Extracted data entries

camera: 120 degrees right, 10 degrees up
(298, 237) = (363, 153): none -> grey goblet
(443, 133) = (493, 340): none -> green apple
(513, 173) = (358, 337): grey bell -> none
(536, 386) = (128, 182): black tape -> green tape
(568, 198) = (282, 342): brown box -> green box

Assignment: The answer must be the line containing "(513, 173) = (358, 337): grey bell -> none" and every line after it to the end of the records, repeated exactly.

Response:
(513, 173) = (358, 337): grey bell -> none
(536, 386) = (128, 182): black tape -> green tape
(568, 198) = (282, 342): brown box -> green box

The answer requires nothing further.